▶ [Provided information]
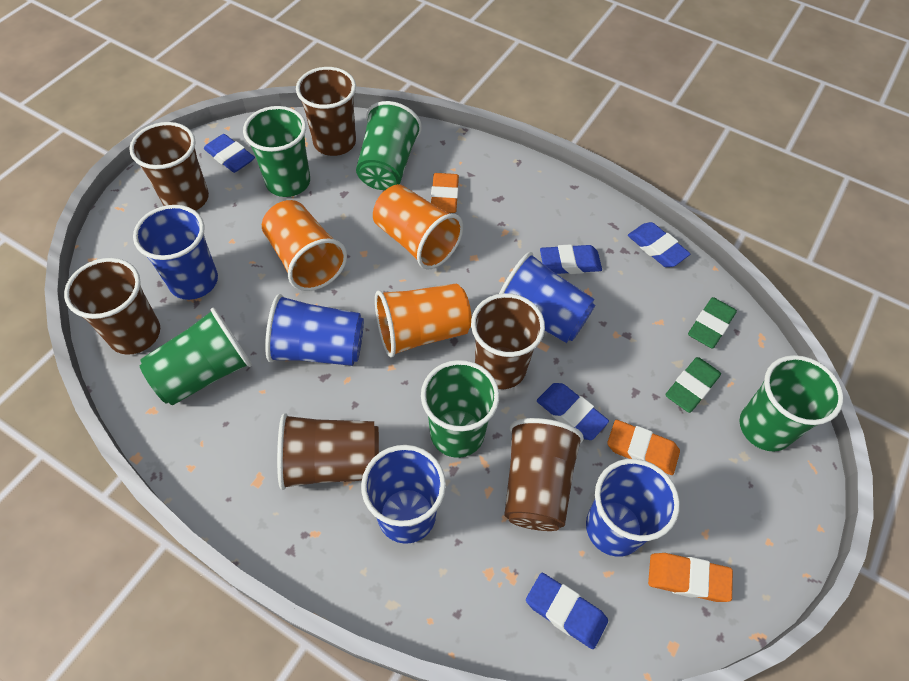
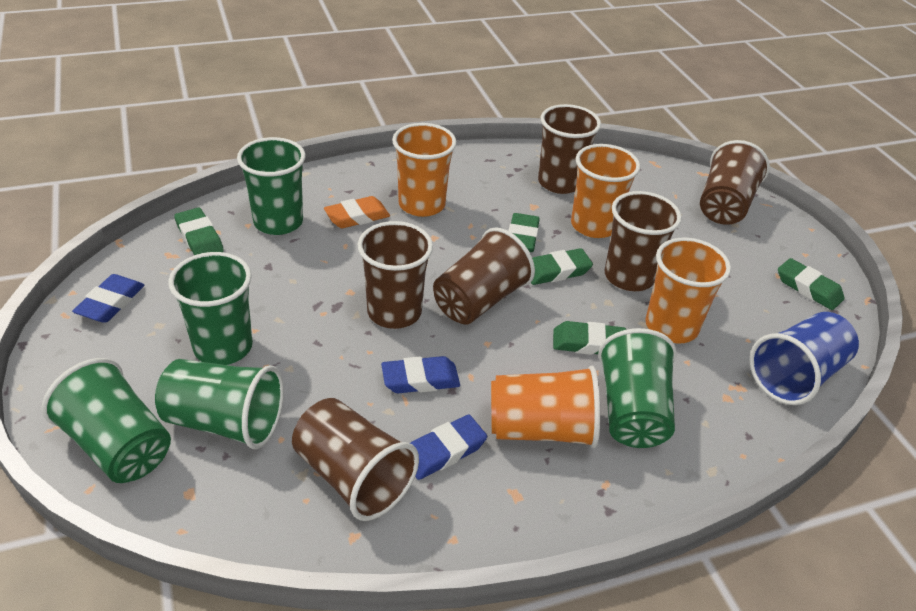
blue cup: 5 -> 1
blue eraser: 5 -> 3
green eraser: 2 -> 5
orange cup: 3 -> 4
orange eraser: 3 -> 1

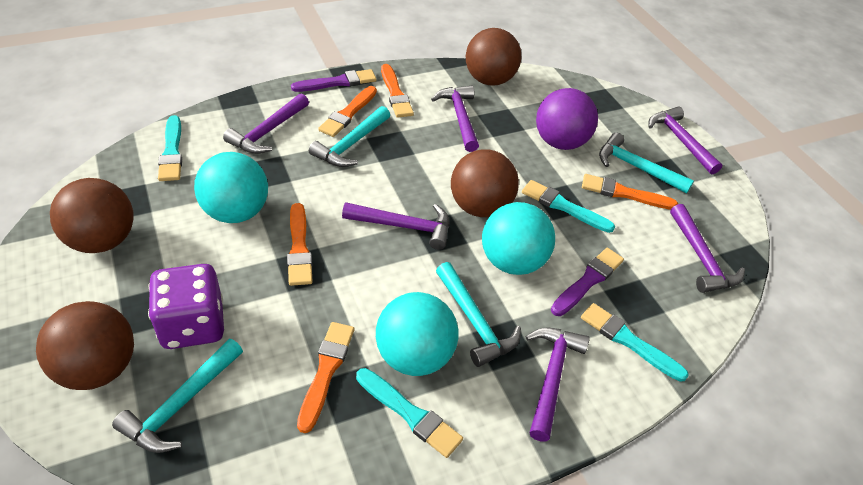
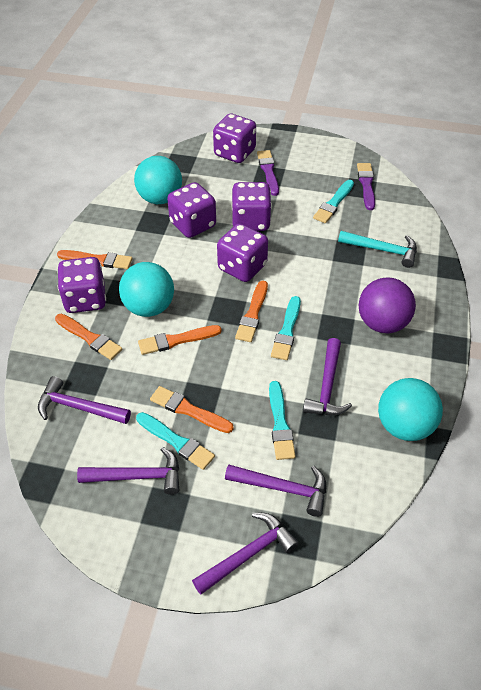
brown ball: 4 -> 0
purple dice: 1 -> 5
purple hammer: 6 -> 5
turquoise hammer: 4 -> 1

▶ [Problem requirements] If a record holds a picture, leave the picture out and copy everything else exactly.

▶ [Answer]
blue cup: 5 -> 1
blue eraser: 5 -> 3
green eraser: 2 -> 5
orange cup: 3 -> 4
orange eraser: 3 -> 1

brown ball: 4 -> 0
purple dice: 1 -> 5
purple hammer: 6 -> 5
turquoise hammer: 4 -> 1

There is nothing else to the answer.